Entries shown:
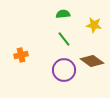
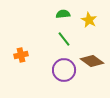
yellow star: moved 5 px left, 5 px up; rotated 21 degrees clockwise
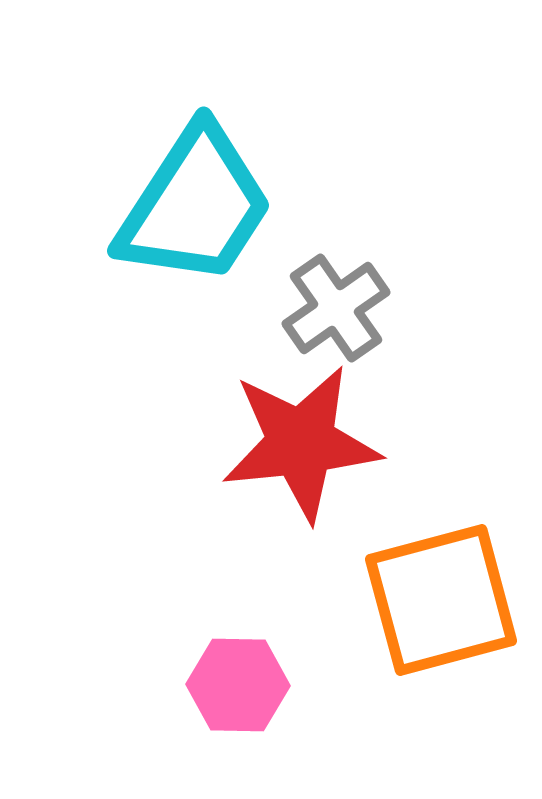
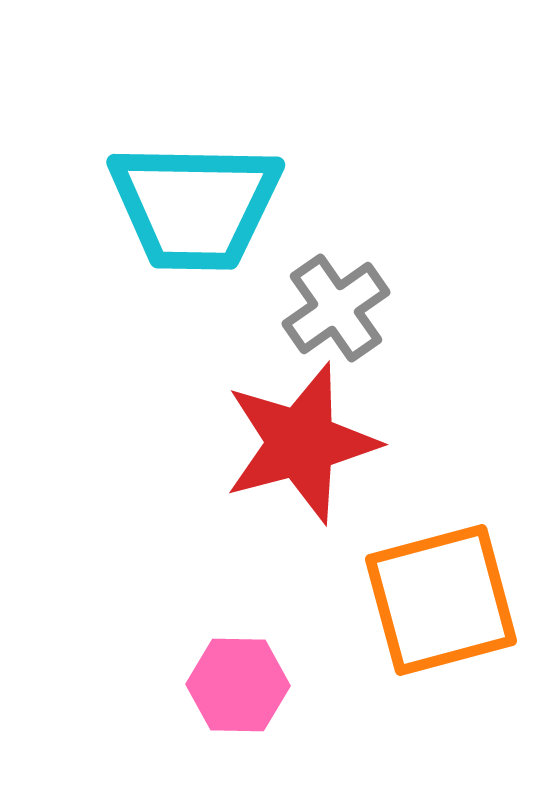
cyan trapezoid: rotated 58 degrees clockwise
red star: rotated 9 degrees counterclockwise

...

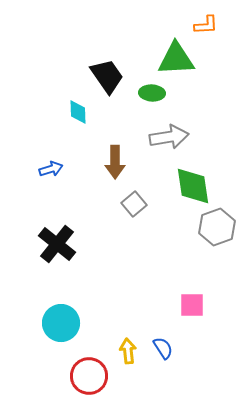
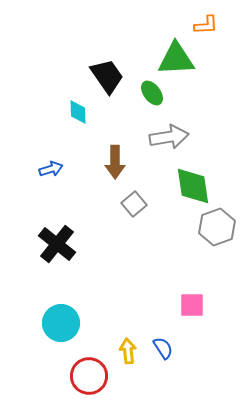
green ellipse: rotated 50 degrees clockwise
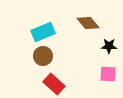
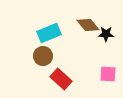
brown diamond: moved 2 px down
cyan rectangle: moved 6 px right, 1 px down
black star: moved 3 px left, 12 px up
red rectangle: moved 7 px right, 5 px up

Brief: Among the lines of the data, some may contain the string "star"; report how many, and nothing more.

Exercise response: 3